# Requirement:
Line by line, copy the records below exactly.

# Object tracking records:
-*-*-

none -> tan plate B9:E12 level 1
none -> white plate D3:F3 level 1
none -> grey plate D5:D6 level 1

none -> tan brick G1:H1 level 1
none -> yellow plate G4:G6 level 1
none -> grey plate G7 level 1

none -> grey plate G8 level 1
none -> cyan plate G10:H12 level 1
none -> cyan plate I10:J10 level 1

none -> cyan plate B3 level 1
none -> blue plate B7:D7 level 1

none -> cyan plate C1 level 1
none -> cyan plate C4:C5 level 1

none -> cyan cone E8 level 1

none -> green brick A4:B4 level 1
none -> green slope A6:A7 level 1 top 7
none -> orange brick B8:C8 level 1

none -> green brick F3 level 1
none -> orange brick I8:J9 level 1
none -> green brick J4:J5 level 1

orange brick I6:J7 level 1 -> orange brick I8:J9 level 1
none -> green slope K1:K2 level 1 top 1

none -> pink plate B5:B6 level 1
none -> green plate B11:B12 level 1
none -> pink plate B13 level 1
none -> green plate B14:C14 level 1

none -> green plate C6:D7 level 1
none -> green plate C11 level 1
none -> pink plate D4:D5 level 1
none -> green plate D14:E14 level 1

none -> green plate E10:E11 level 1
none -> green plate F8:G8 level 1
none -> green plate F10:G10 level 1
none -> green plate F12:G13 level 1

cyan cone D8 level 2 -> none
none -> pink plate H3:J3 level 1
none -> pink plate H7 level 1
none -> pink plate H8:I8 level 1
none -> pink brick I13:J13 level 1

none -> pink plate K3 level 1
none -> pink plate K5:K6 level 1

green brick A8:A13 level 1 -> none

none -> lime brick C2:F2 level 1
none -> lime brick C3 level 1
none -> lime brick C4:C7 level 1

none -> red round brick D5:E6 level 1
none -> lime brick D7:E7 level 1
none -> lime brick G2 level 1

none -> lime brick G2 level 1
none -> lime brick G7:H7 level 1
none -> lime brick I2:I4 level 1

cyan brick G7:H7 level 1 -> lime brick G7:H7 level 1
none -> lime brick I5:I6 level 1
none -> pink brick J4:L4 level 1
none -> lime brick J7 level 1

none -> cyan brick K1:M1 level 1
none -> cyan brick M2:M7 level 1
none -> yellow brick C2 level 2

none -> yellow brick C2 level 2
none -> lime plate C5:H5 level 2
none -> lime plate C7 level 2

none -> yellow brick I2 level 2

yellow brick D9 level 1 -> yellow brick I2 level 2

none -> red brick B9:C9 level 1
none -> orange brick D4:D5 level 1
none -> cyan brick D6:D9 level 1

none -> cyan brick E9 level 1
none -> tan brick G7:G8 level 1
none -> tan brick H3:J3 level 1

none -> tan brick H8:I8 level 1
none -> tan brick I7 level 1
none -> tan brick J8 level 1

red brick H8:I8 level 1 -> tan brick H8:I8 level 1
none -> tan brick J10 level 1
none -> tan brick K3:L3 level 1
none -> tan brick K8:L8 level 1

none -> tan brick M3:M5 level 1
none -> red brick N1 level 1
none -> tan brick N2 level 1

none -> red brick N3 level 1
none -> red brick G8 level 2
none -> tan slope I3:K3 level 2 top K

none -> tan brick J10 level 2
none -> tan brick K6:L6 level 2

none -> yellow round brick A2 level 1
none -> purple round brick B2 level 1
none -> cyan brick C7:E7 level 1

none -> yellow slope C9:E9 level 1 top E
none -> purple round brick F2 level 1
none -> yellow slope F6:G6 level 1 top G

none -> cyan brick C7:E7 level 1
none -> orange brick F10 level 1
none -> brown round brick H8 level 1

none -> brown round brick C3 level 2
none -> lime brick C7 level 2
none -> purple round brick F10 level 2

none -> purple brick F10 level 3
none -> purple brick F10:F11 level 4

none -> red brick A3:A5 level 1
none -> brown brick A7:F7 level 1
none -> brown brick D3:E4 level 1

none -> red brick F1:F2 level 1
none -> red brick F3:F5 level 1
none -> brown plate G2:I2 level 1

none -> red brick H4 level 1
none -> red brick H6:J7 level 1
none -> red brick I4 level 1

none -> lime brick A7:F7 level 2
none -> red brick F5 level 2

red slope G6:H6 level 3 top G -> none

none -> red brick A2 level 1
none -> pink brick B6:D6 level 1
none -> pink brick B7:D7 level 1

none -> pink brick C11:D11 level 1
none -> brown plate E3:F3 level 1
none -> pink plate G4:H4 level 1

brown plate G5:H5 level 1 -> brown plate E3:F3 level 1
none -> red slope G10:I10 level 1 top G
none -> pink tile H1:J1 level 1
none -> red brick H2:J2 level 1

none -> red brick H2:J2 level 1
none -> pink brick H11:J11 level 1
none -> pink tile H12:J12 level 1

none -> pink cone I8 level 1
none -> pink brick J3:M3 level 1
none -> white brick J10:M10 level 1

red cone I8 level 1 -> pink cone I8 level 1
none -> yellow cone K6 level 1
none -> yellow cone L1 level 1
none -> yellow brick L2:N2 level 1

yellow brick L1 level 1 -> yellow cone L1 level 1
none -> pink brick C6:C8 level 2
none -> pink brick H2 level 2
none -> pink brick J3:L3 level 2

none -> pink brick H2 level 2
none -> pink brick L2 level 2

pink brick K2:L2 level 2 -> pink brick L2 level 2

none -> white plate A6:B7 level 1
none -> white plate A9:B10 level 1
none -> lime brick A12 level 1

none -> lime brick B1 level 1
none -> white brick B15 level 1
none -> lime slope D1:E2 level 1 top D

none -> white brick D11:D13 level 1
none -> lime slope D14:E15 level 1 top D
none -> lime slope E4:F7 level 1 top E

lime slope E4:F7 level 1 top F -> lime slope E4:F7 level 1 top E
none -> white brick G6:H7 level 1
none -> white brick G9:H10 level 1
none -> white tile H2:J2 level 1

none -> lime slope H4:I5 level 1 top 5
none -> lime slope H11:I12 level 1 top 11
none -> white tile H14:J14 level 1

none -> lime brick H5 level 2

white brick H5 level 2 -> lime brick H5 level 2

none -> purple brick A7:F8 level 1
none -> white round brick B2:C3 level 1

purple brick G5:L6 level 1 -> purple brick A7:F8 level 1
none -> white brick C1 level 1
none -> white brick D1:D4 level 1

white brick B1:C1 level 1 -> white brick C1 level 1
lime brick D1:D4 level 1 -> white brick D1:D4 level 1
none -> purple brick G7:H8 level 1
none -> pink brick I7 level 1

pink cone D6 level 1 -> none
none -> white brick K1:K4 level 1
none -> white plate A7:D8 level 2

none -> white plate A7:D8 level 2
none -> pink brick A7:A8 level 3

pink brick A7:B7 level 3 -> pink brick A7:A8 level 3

-*-*-

# Answer to this exercise:
none -> tan plate B9:E12 level 1
none -> white plate D3:F3 level 1
none -> grey plate D5:D6 level 1

none -> tan brick G1:H1 level 1
none -> yellow plate G4:G6 level 1
none -> grey plate G7 level 1

none -> grey plate G8 level 1
none -> cyan plate G10:H12 level 1
none -> cyan plate I10:J10 level 1

none -> cyan plate B3 level 1
none -> blue plate B7:D7 level 1

none -> cyan plate C1 level 1
none -> cyan plate C4:C5 level 1

none -> cyan cone E8 level 1

none -> green brick A4:B4 level 1
none -> green slope A6:A7 level 1 top 7
none -> orange brick B8:C8 level 1

none -> green brick F3 level 1
none -> orange brick I8:J9 level 1
none -> green brick J4:J5 level 1

orange brick I6:J7 level 1 -> orange brick I8:J9 level 1
none -> green slope K1:K2 level 1 top 1

none -> pink plate B5:B6 level 1
none -> green plate B11:B12 level 1
none -> pink plate B13 level 1
none -> green plate B14:C14 level 1

none -> green plate C6:D7 level 1
none -> green plate C11 level 1
none -> pink plate D4:D5 level 1
none -> green plate D14:E14 level 1

none -> green plate E10:E11 level 1
none -> green plate F8:G8 level 1
none -> green plate F10:G10 level 1
none -> green plate F12:G13 level 1

cyan cone D8 level 2 -> none
none -> pink plate H3:J3 level 1
none -> pink plate H7 level 1
none -> pink plate H8:I8 level 1
none -> pink brick I13:J13 level 1

none -> pink plate K3 level 1
none -> pink plate K5:K6 level 1

green brick A8:A13 level 1 -> none

none -> lime brick C2:F2 level 1
none -> lime brick C3 level 1
none -> lime brick C4:C7 level 1

none -> red round brick D5:E6 level 1
none -> lime brick D7:E7 level 1
none -> lime brick G2 level 1

none -> lime brick G2 level 1
none -> lime brick G7:H7 level 1
none -> lime brick I2:I4 level 1

cyan brick G7:H7 level 1 -> lime brick G7:H7 level 1
none -> lime brick I5:I6 level 1
none -> pink brick J4:L4 level 1
none -> lime brick J7 level 1

none -> cyan brick K1:M1 level 1
none -> cyan brick M2:M7 level 1
none -> yellow brick C2 level 2

none -> yellow brick C2 level 2
none -> lime plate C5:H5 level 2
none -> lime plate C7 level 2

none -> yellow brick I2 level 2

yellow brick D9 level 1 -> yellow brick I2 level 2

none -> red brick B9:C9 level 1
none -> orange brick D4:D5 level 1
none -> cyan brick D6:D9 level 1

none -> cyan brick E9 level 1
none -> tan brick G7:G8 level 1
none -> tan brick H3:J3 level 1

none -> tan brick H8:I8 level 1
none -> tan brick I7 level 1
none -> tan brick J8 level 1

red brick H8:I8 level 1 -> tan brick H8:I8 level 1
none -> tan brick J10 level 1
none -> tan brick K3:L3 level 1
none -> tan brick K8:L8 level 1

none -> tan brick M3:M5 level 1
none -> red brick N1 level 1
none -> tan brick N2 level 1

none -> red brick N3 level 1
none -> red brick G8 level 2
none -> tan slope I3:K3 level 2 top K

none -> tan brick J10 level 2
none -> tan brick K6:L6 level 2

none -> yellow round brick A2 level 1
none -> purple round brick B2 level 1
none -> cyan brick C7:E7 level 1

none -> yellow slope C9:E9 level 1 top E
none -> purple round brick F2 level 1
none -> yellow slope F6:G6 level 1 top G

none -> cyan brick C7:E7 level 1
none -> orange brick F10 level 1
none -> brown round brick H8 level 1

none -> brown round brick C3 level 2
none -> lime brick C7 level 2
none -> purple round brick F10 level 2

none -> purple brick F10 level 3
none -> purple brick F10:F11 level 4

none -> red brick A3:A5 level 1
none -> brown brick A7:F7 level 1
none -> brown brick D3:E4 level 1

none -> red brick F1:F2 level 1
none -> red brick F3:F5 level 1
none -> brown plate G2:I2 level 1

none -> red brick H4 level 1
none -> red brick H6:J7 level 1
none -> red brick I4 level 1

none -> lime brick A7:F7 level 2
none -> red brick F5 level 2

red slope G6:H6 level 3 top G -> none

none -> red brick A2 level 1
none -> pink brick B6:D6 level 1
none -> pink brick B7:D7 level 1

none -> pink brick C11:D11 level 1
none -> brown plate E3:F3 level 1
none -> pink plate G4:H4 level 1

brown plate G5:H5 level 1 -> brown plate E3:F3 level 1
none -> red slope G10:I10 level 1 top G
none -> pink tile H1:J1 level 1
none -> red brick H2:J2 level 1

none -> red brick H2:J2 level 1
none -> pink brick H11:J11 level 1
none -> pink tile H12:J12 level 1

none -> pink cone I8 level 1
none -> pink brick J3:M3 level 1
none -> white brick J10:M10 level 1

red cone I8 level 1 -> pink cone I8 level 1
none -> yellow cone K6 level 1
none -> yellow cone L1 level 1
none -> yellow brick L2:N2 level 1

yellow brick L1 level 1 -> yellow cone L1 level 1
none -> pink brick C6:C8 level 2
none -> pink brick H2 level 2
none -> pink brick J3:L3 level 2

none -> pink brick H2 level 2
none -> pink brick L2 level 2

pink brick K2:L2 level 2 -> pink brick L2 level 2

none -> white plate A6:B7 level 1
none -> white plate A9:B10 level 1
none -> lime brick A12 level 1

none -> lime brick B1 level 1
none -> white brick B15 level 1
none -> lime slope D1:E2 level 1 top D

none -> white brick D11:D13 level 1
none -> lime slope D14:E15 level 1 top D
none -> lime slope E4:F7 level 1 top E

lime slope E4:F7 level 1 top F -> lime slope E4:F7 level 1 top E
none -> white brick G6:H7 level 1
none -> white brick G9:H10 level 1
none -> white tile H2:J2 level 1

none -> lime slope H4:I5 level 1 top 5
none -> lime slope H11:I12 level 1 top 11
none -> white tile H14:J14 level 1

none -> lime brick H5 level 2

white brick H5 level 2 -> lime brick H5 level 2

none -> purple brick A7:F8 level 1
none -> white round brick B2:C3 level 1

purple brick G5:L6 level 1 -> purple brick A7:F8 level 1
none -> white brick C1 level 1
none -> white brick D1:D4 level 1

white brick B1:C1 level 1 -> white brick C1 level 1
lime brick D1:D4 level 1 -> white brick D1:D4 level 1
none -> purple brick G7:H8 level 1
none -> pink brick I7 level 1

pink cone D6 level 1 -> none
none -> white brick K1:K4 level 1
none -> white plate A7:D8 level 2

none -> white plate A7:D8 level 2
none -> pink brick A7:A8 level 3

pink brick A7:B7 level 3 -> pink brick A7:A8 level 3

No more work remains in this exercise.